Records drawn from a dataset:
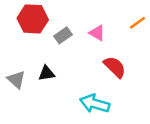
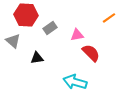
pink triangle: (97, 33) -> (77, 35), moved, turned -40
gray triangle: (16, 80) -> (13, 41), moved

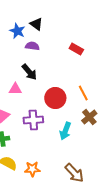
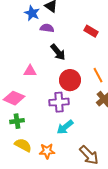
black arrow: (29, 72) -> (58, 52), moved
purple cross: (33, 120) -> (59, 102), moved
cyan arrow: (65, 131) -> (65, 127), moved, turned 30

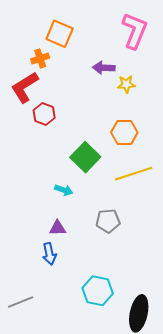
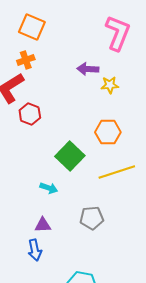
orange square: (60, 34) -> (32, 27), moved

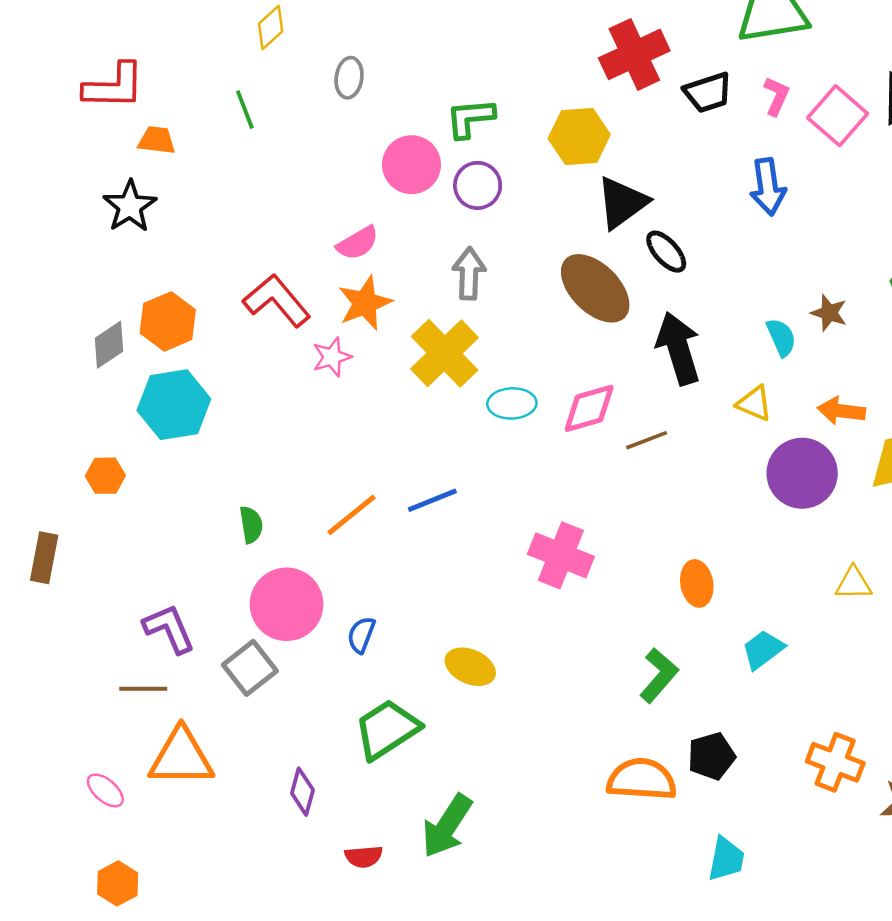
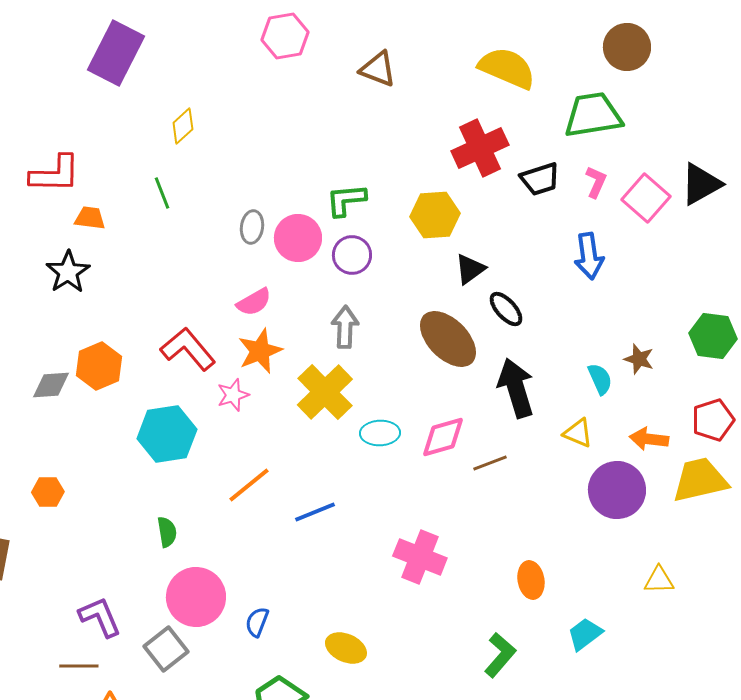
gray ellipse: (349, 78) -> (252, 227), moved
black triangle: (622, 203) -> (470, 269), size x0.7
gray diamond: (109, 345) -> (51, 385), turned 30
cyan hexagon: (174, 405) -> (167, 434), moved
orange line: (351, 515) -> (249, 485), moved

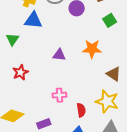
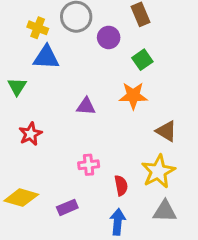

* _How to complete this task_: Working from the entries above, filter out every line that lacks "black" and copy what remains.

* _Response_:
black arrow: (29, 72) -> (58, 52), moved
black triangle: (622, 203) -> (470, 269), size x0.7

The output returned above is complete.